(Records from a collection)
◇ ◇ ◇ ◇

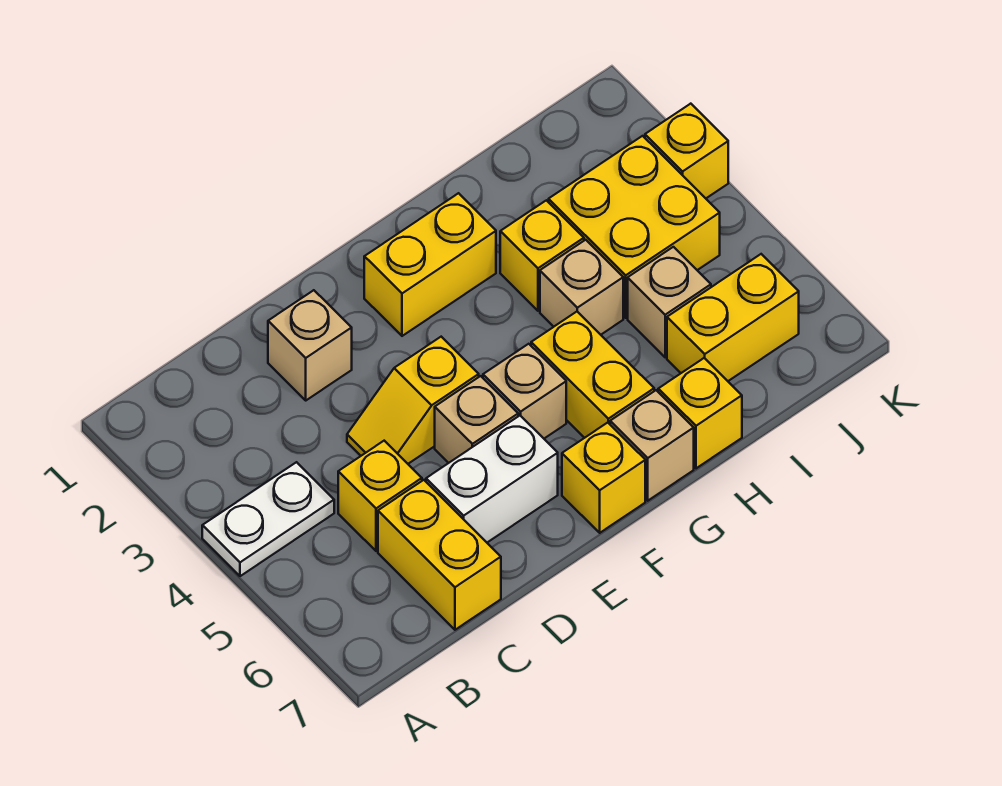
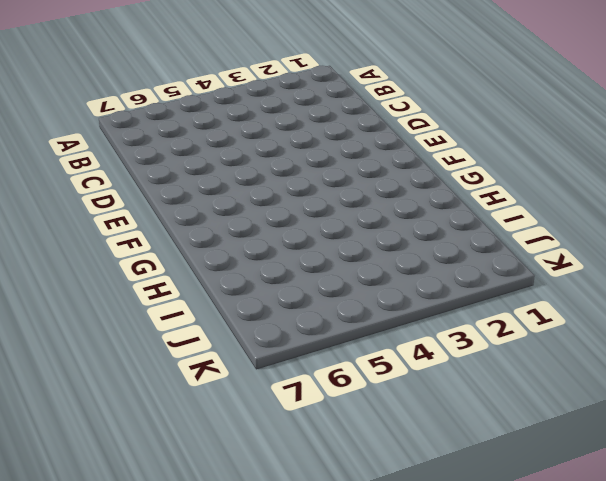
none -> white plate A4:B4 level 1
none -> yellow brick C5 level 1
none -> yellow brick C6:C7 level 1

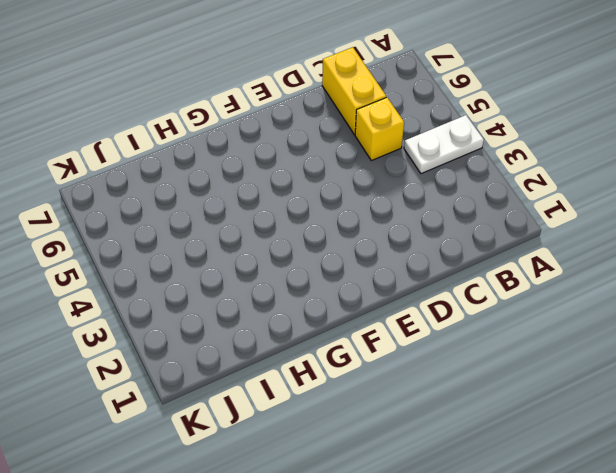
none -> tan brick D2 level 1
none -> yellow slope D4:E4 level 1 top E
none -> white brick D6:E6 level 1

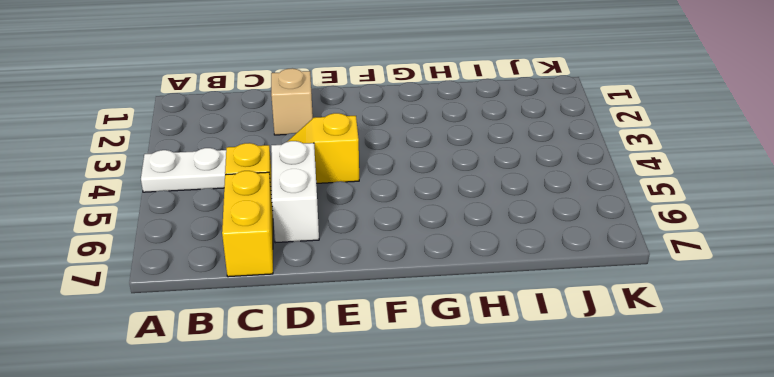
white brick D5:D6 level 1 -> white brick D6:E6 level 1
none -> tan brick E5 level 1
none -> yellow brick F2:G2 level 1
none -> tan brick F5 level 1

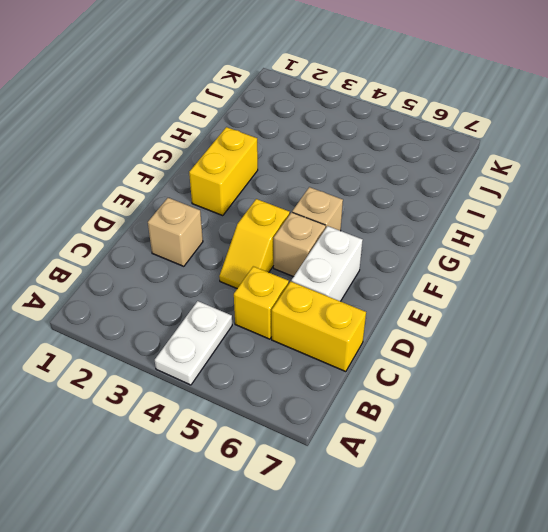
none -> yellow brick F7 level 1
none -> yellow brick G5:G6 level 1
none -> tan brick G7 level 1

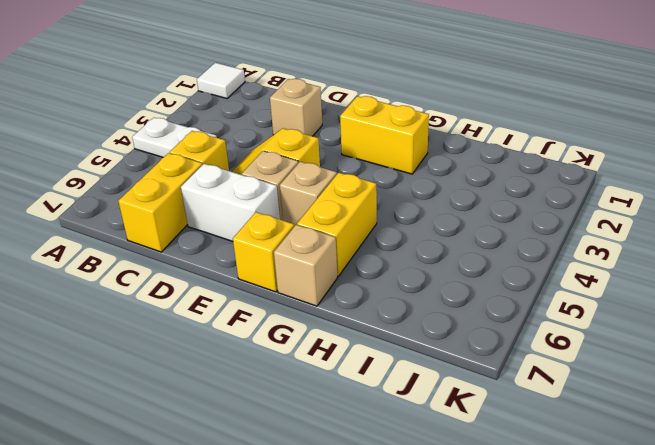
white tile A1 level 1 -> none
none -> yellow brick H3 level 1
none -> tan brick H4 level 1
none -> yellow brick H7 level 1

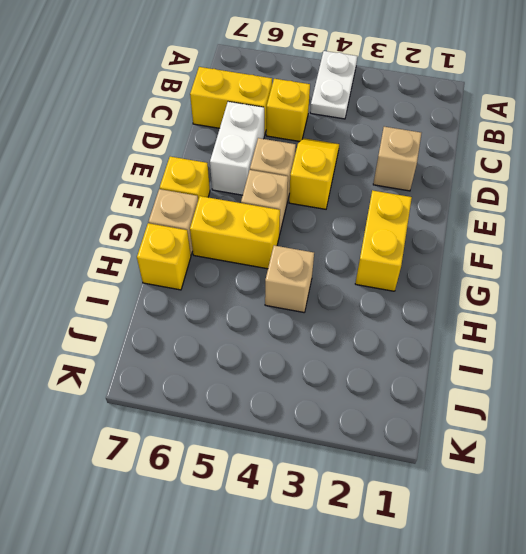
none -> yellow brick H3 level 1
none -> yellow brick I3:J4 level 1
none -> tan brick I5 level 1

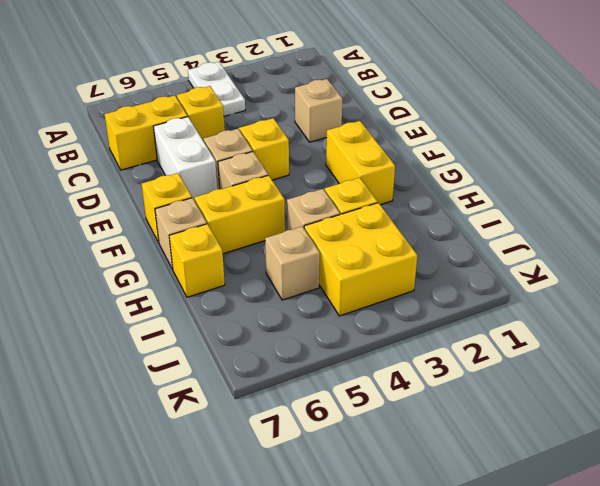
none -> yellow brick I6:J6 level 1
none -> yellow brick K3 level 1

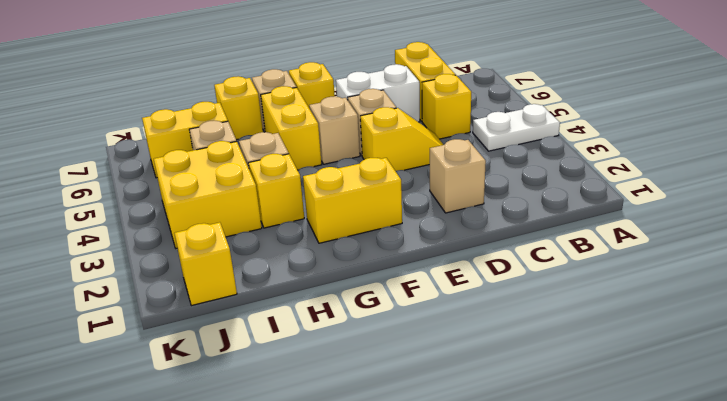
yellow brick J1 level 1 -> yellow brick K3 level 1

◇ ◇ ◇ ◇

TASK INSTRUCTIONS: Please retype the lines from the one containing "none -> tan brick H4 level 1" through the last line of the records above, exactly as written, and leave out any pictures.

ANSWER BELOW:
none -> tan brick H4 level 1
none -> yellow brick H7 level 1

none -> yellow brick H3 level 1
none -> yellow brick I3:J4 level 1
none -> tan brick I5 level 1

none -> yellow brick I6:J6 level 1
none -> yellow brick K3 level 1

yellow brick J1 level 1 -> yellow brick K3 level 1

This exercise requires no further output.